- _WORK INSTRUCTION_
Single out the lines of the material that contain "green" and copy them.

--- RECORDS SHOWN ---

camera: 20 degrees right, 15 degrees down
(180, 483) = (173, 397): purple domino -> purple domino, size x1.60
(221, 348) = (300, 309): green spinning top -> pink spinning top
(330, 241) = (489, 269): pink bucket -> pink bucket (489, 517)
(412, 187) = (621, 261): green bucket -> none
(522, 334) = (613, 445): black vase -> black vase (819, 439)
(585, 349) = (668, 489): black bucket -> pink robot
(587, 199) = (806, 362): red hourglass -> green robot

---
--- RECORDS SHOWN ---

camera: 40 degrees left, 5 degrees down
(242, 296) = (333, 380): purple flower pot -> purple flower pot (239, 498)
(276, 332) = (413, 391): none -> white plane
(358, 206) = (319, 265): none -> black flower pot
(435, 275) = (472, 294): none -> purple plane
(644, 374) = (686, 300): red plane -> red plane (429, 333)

---

- _SOLUTION TO THIS TASK_
(221, 348) = (300, 309): green spinning top -> pink spinning top
(412, 187) = (621, 261): green bucket -> none
(587, 199) = (806, 362): red hourglass -> green robot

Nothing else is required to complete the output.